Extracted records START
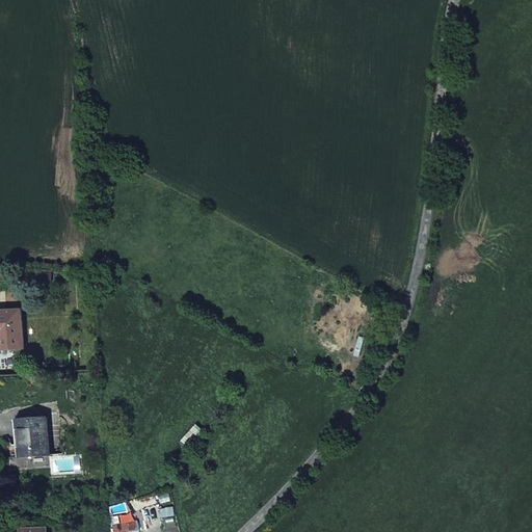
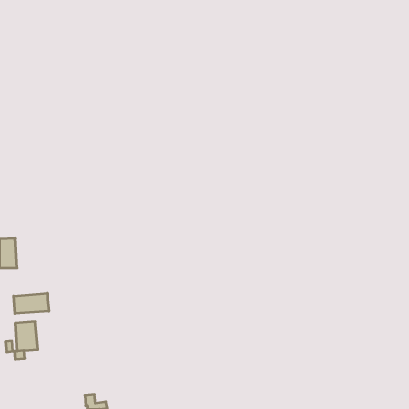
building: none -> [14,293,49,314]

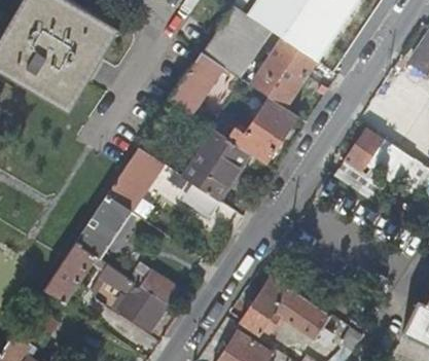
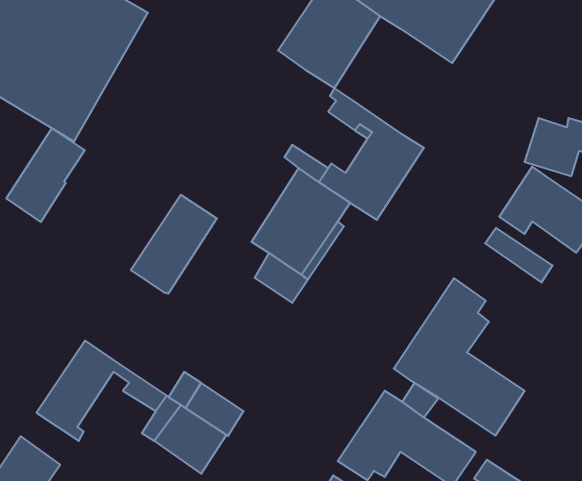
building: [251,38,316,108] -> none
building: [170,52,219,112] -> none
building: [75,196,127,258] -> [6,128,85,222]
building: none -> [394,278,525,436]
Extracted records END
### Work to be completed
Work out the number of lines in the records that contain the string "none". Nothing but that number should be sent back.

### Solution to this exercise
4